### Problem to work on:
Go through the data below and copy each line where the word "none" occurs.

### The data:

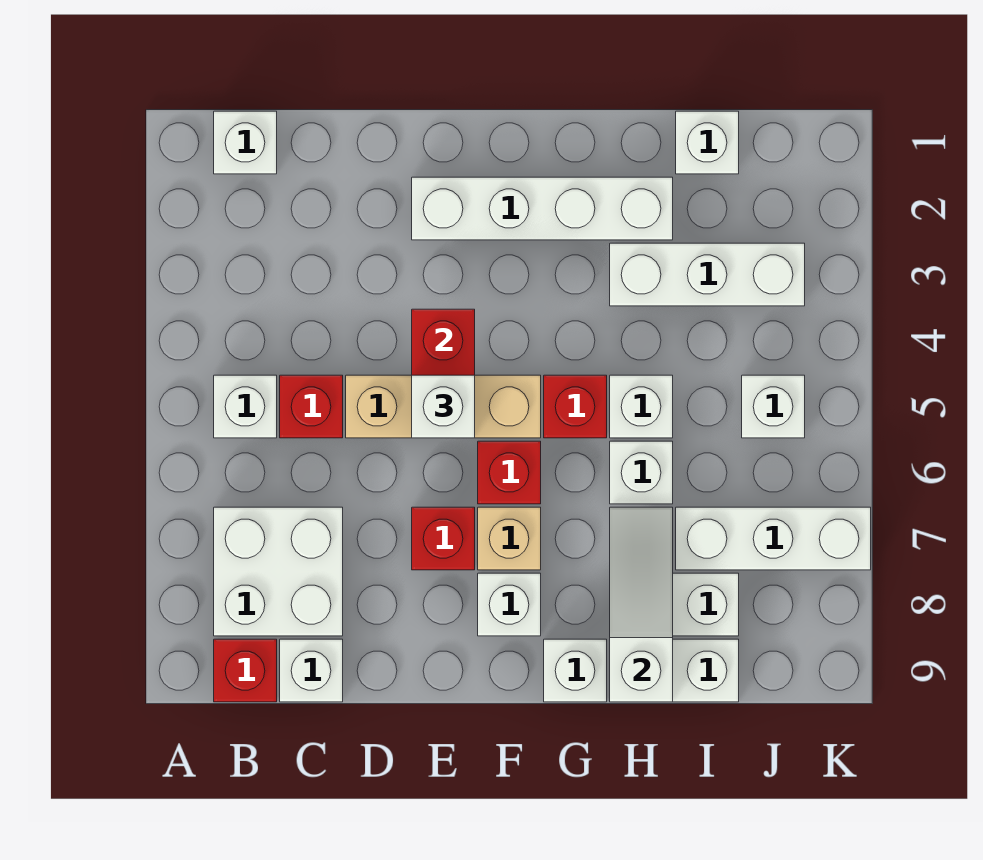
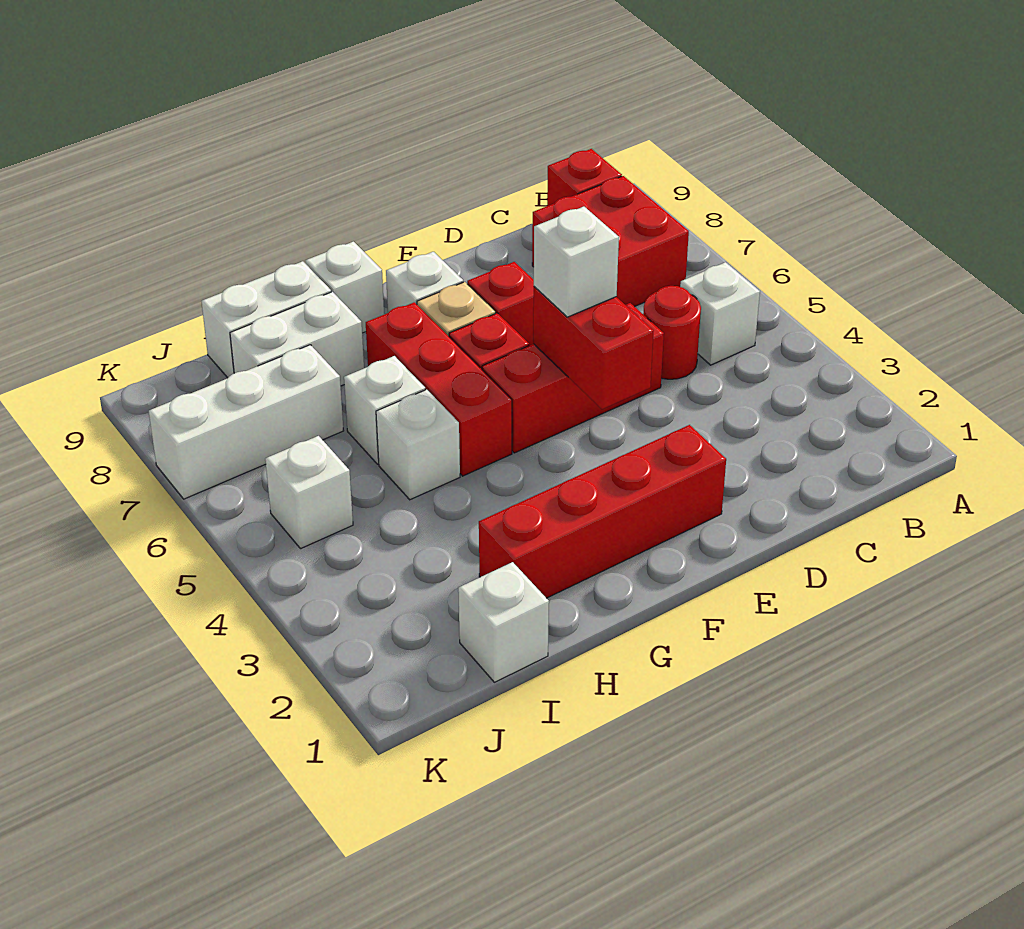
white brick B1 level 1 -> none
white brick B7:C8 level 1 -> red brick B7:C8 level 1
red brick C5 level 1 -> red round brick C5 level 1
white brick C9 level 1 -> none
tan brick D5:F5 level 1 -> red brick D5:F5 level 1
white brick E2:H2 level 1 -> red brick E2:H2 level 1
red brick G5 level 1 -> red brick G5:G7 level 1
white brick H3:J3 level 1 -> none
white slope H7:H9 level 2 top 9 -> none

### Response box:
white brick B1 level 1 -> none
white brick C9 level 1 -> none
white brick H3:J3 level 1 -> none
white slope H7:H9 level 2 top 9 -> none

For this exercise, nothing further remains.